(Object correspondence data)
%%

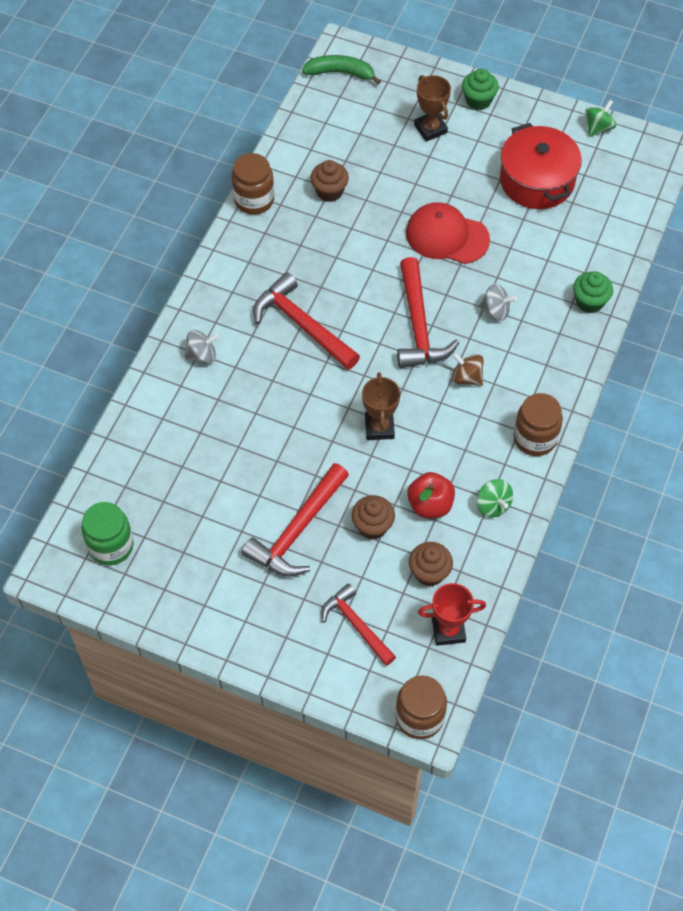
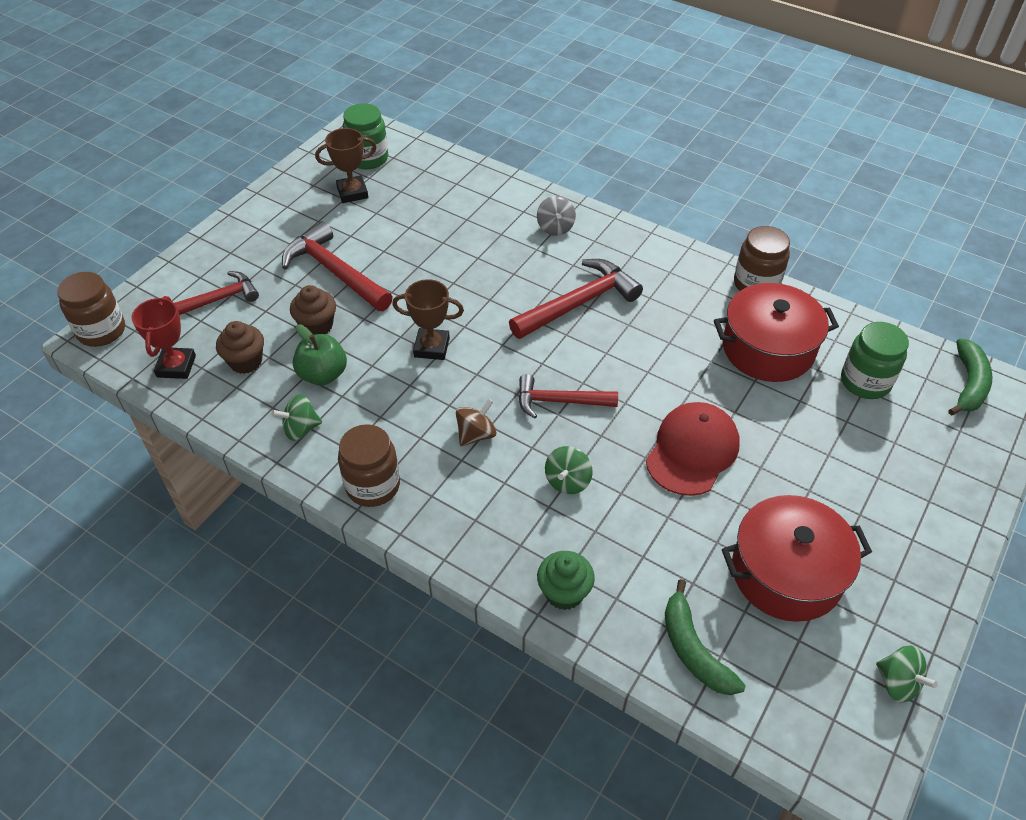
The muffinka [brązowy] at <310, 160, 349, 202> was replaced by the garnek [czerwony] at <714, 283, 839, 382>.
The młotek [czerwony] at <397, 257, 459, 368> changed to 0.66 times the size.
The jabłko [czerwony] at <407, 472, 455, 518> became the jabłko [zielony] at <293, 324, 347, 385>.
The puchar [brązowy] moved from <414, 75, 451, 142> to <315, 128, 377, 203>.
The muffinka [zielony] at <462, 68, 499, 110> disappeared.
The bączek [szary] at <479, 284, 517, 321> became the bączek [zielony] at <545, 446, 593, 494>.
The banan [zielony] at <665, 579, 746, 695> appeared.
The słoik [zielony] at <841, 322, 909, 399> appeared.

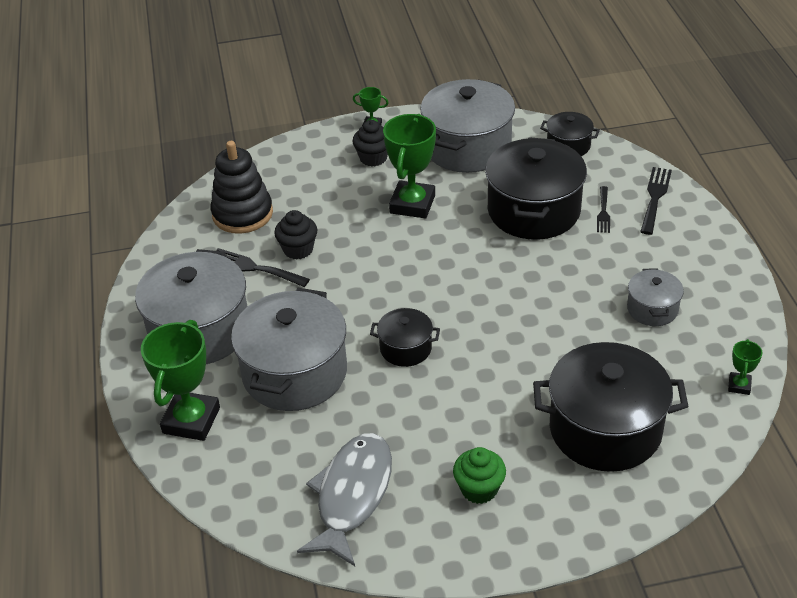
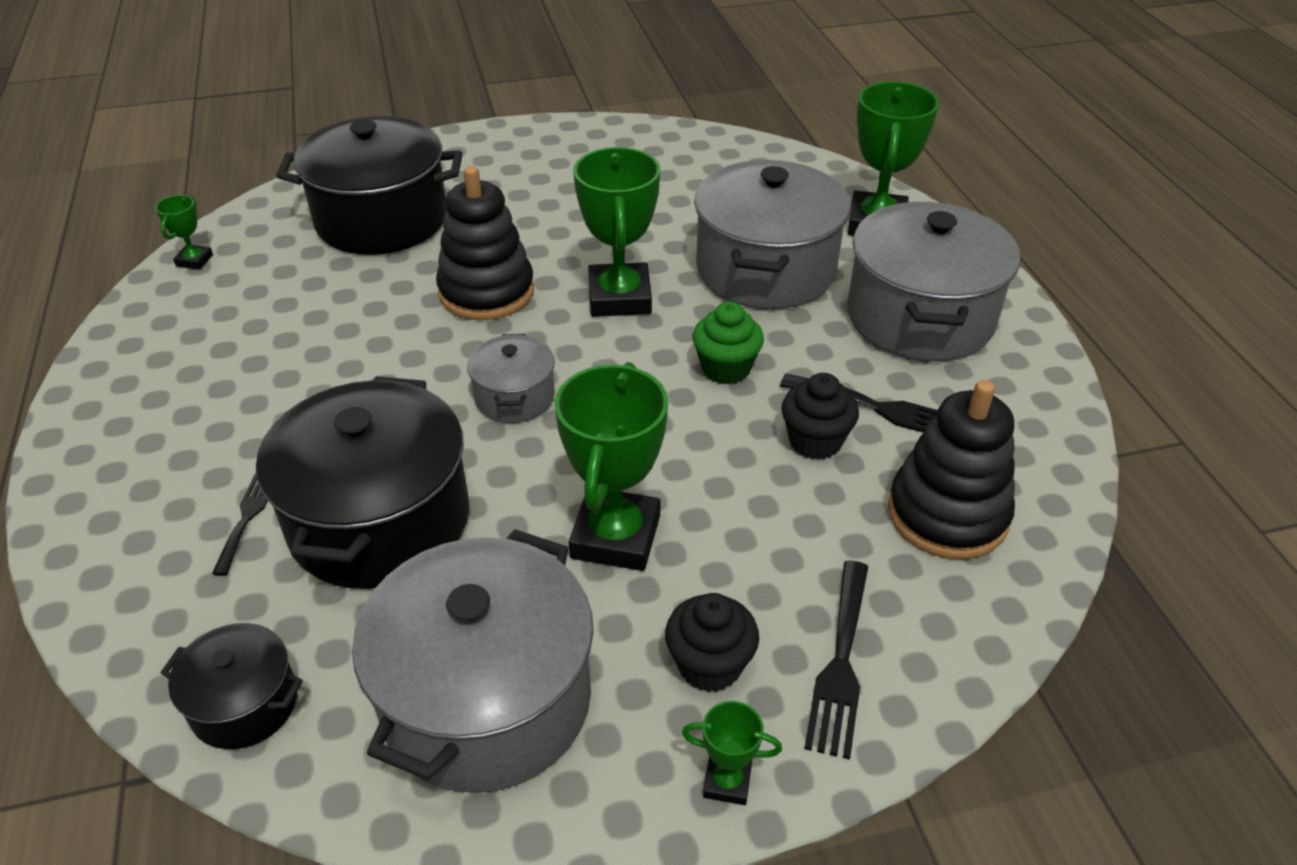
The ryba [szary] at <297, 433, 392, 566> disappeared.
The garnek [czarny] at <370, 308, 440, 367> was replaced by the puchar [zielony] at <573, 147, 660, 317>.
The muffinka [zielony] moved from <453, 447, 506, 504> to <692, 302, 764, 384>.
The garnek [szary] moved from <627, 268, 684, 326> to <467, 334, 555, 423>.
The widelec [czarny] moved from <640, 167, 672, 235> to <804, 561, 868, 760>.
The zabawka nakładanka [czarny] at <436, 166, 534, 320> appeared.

%%
%%

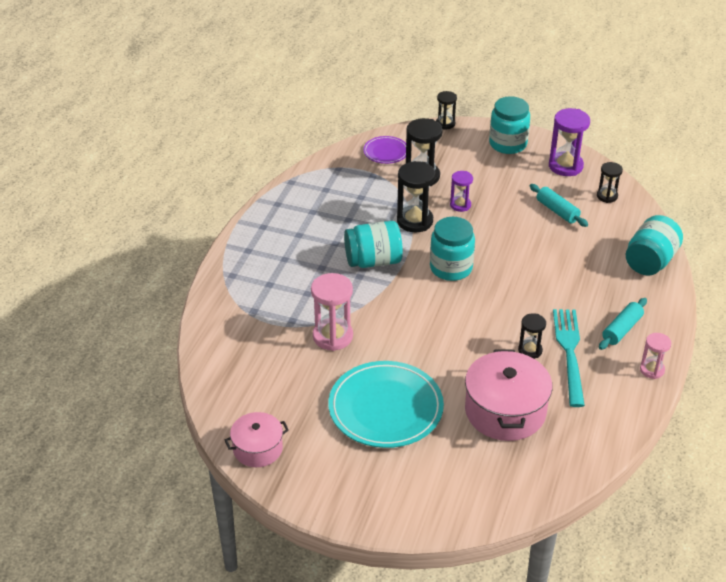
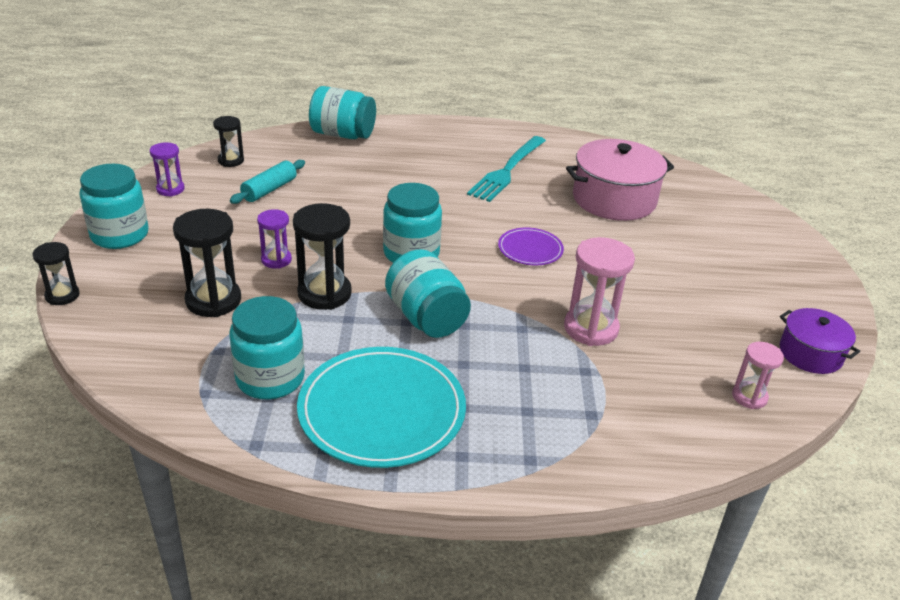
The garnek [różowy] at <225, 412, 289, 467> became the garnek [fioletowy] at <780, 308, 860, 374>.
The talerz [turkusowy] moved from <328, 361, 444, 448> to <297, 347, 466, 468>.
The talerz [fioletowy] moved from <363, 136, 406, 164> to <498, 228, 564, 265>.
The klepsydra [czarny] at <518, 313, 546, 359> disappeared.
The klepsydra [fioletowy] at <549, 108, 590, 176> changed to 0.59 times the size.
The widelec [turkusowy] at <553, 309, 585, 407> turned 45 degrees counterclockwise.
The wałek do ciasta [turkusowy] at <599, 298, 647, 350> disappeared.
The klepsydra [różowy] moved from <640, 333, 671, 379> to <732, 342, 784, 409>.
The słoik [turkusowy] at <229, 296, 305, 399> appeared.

%%

▶ Work instructions: Search the records for lines holding the word "czerwony", then copy each line you find.

▶ Answer for the task:
The muffinka [brązowy] at <310, 160, 349, 202> was replaced by the garnek [czerwony] at <714, 283, 839, 382>.
The młotek [czerwony] at <397, 257, 459, 368> changed to 0.66 times the size.
The jabłko [czerwony] at <407, 472, 455, 518> became the jabłko [zielony] at <293, 324, 347, 385>.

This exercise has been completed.